### DATASET RECORDS:
□ □ □

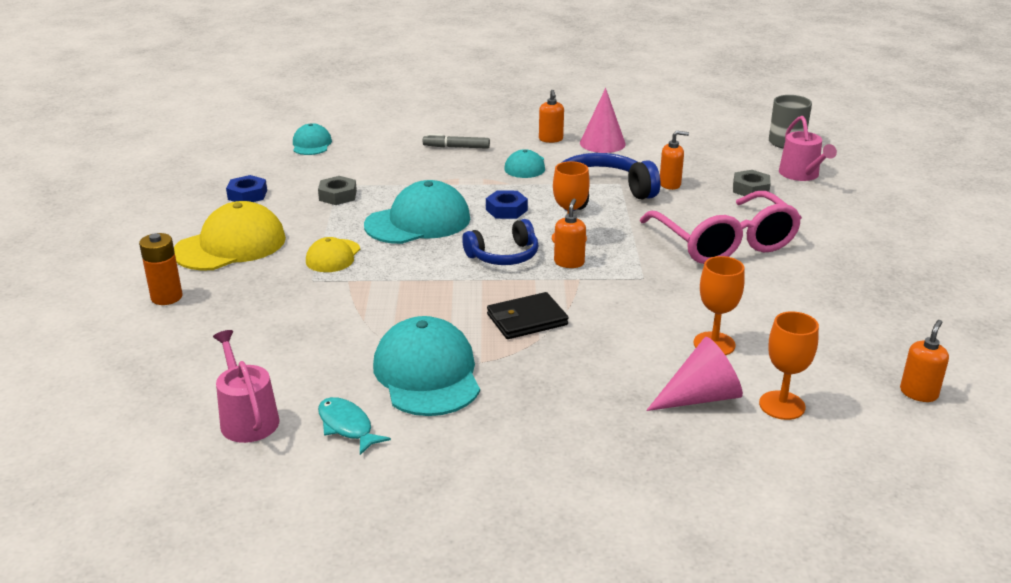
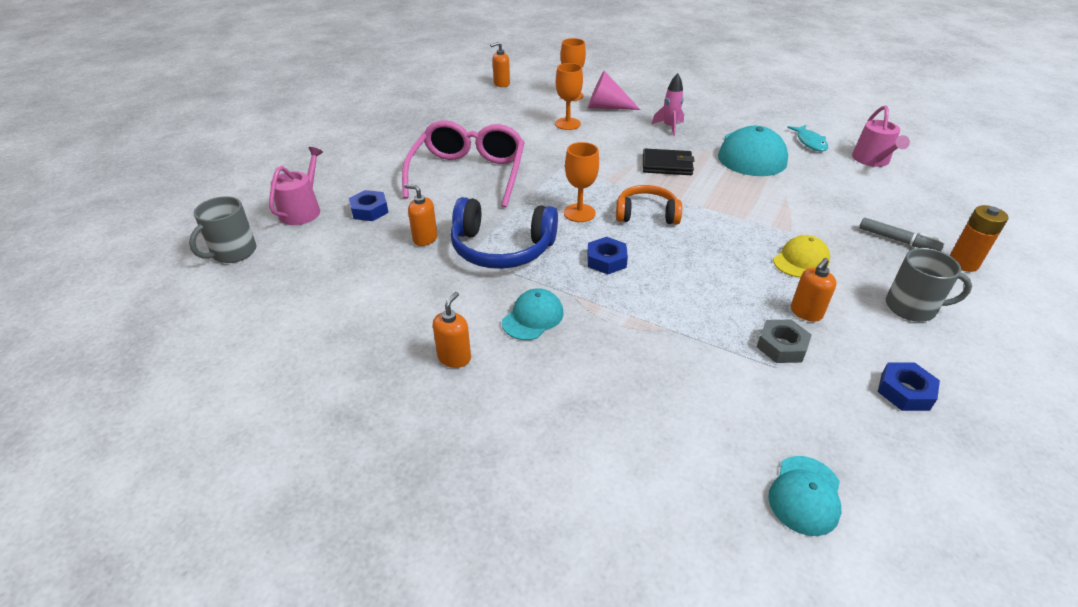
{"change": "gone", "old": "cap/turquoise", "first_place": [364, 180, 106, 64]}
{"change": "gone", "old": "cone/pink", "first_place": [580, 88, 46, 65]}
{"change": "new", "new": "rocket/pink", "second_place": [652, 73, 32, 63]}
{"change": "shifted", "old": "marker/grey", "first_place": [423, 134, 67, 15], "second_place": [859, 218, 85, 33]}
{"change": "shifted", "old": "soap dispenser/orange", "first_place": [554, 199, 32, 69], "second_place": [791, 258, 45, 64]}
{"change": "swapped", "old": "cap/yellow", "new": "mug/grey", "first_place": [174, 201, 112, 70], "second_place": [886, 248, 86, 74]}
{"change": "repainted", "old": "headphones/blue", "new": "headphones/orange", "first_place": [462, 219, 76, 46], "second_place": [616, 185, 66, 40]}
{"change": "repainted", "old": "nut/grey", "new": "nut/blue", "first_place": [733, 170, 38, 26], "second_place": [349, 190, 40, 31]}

□ □ □

### EXERCISE OBJECTIVE:
In your copy, every entry above must match word for word, and no picture may appear.

### OUTPUT OF THE EXERCISE:
{"change": "gone", "old": "cap/turquoise", "first_place": [364, 180, 106, 64]}
{"change": "gone", "old": "cone/pink", "first_place": [580, 88, 46, 65]}
{"change": "new", "new": "rocket/pink", "second_place": [652, 73, 32, 63]}
{"change": "shifted", "old": "marker/grey", "first_place": [423, 134, 67, 15], "second_place": [859, 218, 85, 33]}
{"change": "shifted", "old": "soap dispenser/orange", "first_place": [554, 199, 32, 69], "second_place": [791, 258, 45, 64]}
{"change": "swapped", "old": "cap/yellow", "new": "mug/grey", "first_place": [174, 201, 112, 70], "second_place": [886, 248, 86, 74]}
{"change": "repainted", "old": "headphones/blue", "new": "headphones/orange", "first_place": [462, 219, 76, 46], "second_place": [616, 185, 66, 40]}
{"change": "repainted", "old": "nut/grey", "new": "nut/blue", "first_place": [733, 170, 38, 26], "second_place": [349, 190, 40, 31]}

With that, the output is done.